(Before-and-after object listings)
━━━━━━━━━━
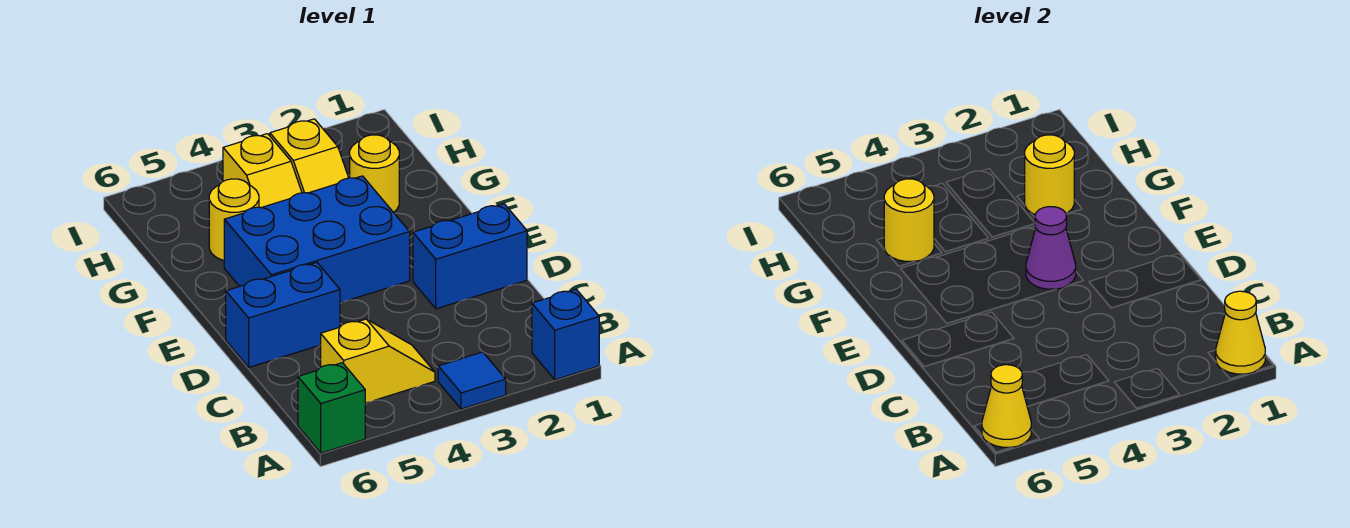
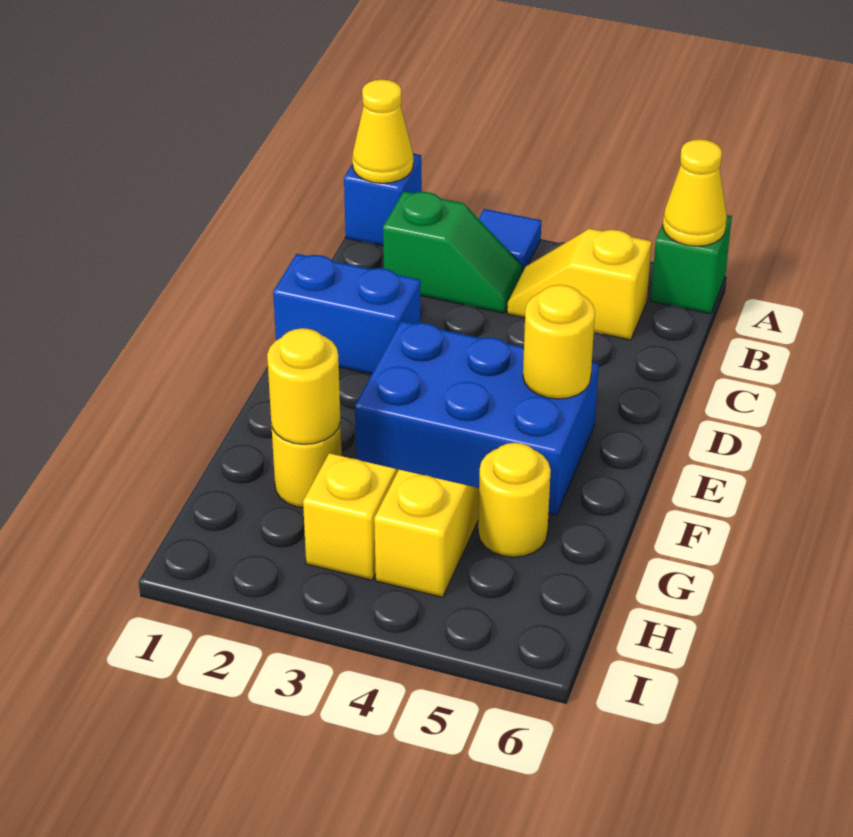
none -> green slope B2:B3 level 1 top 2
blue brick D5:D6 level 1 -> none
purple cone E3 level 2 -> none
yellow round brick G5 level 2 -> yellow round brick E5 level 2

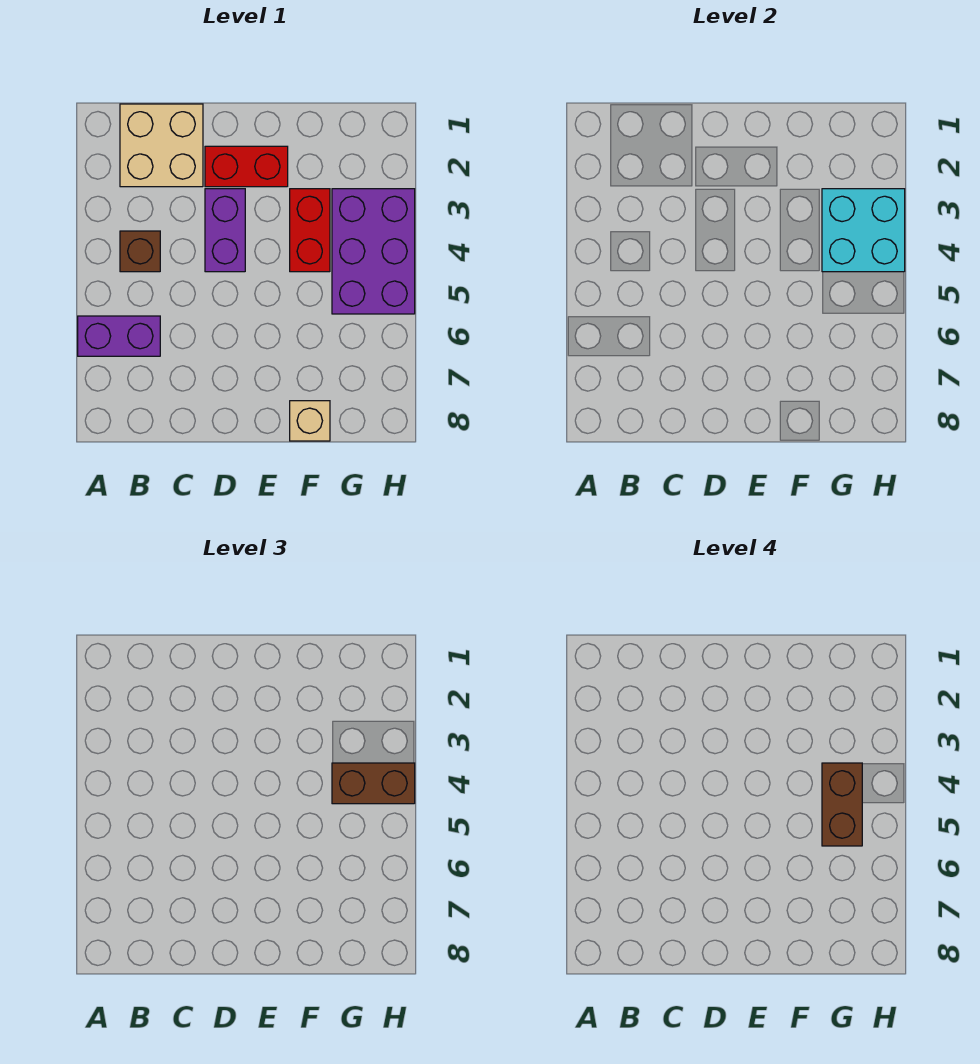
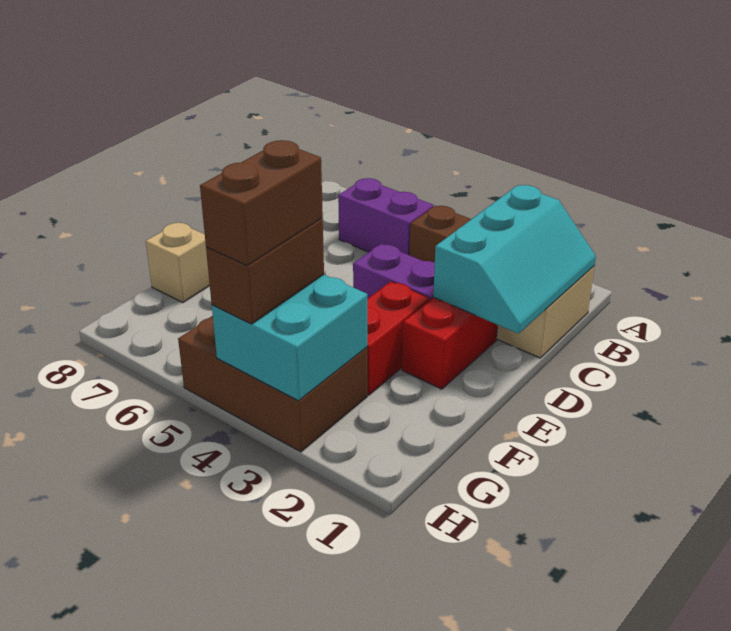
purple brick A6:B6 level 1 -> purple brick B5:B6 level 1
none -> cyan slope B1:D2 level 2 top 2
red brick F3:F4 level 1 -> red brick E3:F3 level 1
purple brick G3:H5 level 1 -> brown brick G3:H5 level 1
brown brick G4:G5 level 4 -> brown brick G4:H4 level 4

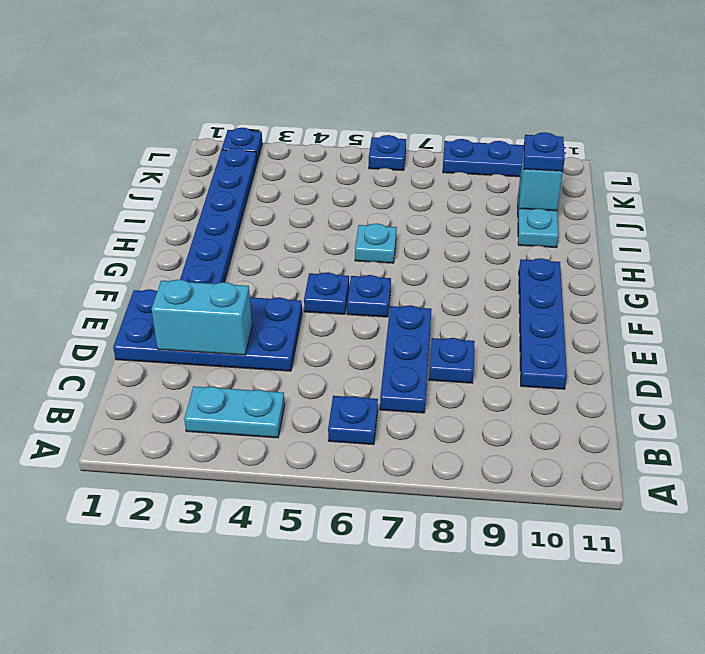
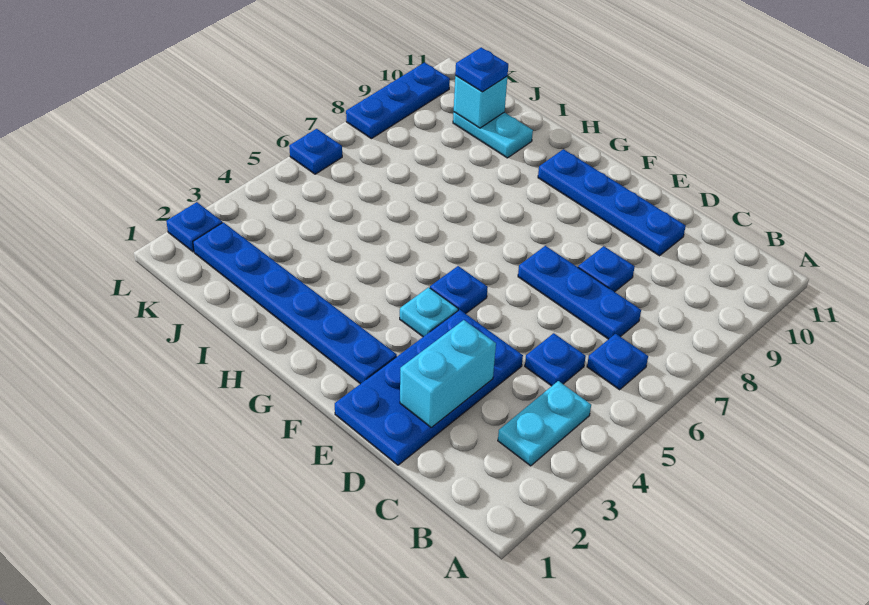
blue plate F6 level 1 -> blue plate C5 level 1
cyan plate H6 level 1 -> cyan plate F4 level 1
━━━━━━━━━━
• **TASK ITEM**
Retype, exactly and only, the lines from the one containing "yellow round brick G5" through the end of the entries, both ends included, and omit all pictures.

• **EXERCISE ANSWER**
yellow round brick G5 level 2 -> yellow round brick E5 level 2

purple brick A6:B6 level 1 -> purple brick B5:B6 level 1
none -> cyan slope B1:D2 level 2 top 2
red brick F3:F4 level 1 -> red brick E3:F3 level 1
purple brick G3:H5 level 1 -> brown brick G3:H5 level 1
brown brick G4:G5 level 4 -> brown brick G4:H4 level 4

blue plate F6 level 1 -> blue plate C5 level 1
cyan plate H6 level 1 -> cyan plate F4 level 1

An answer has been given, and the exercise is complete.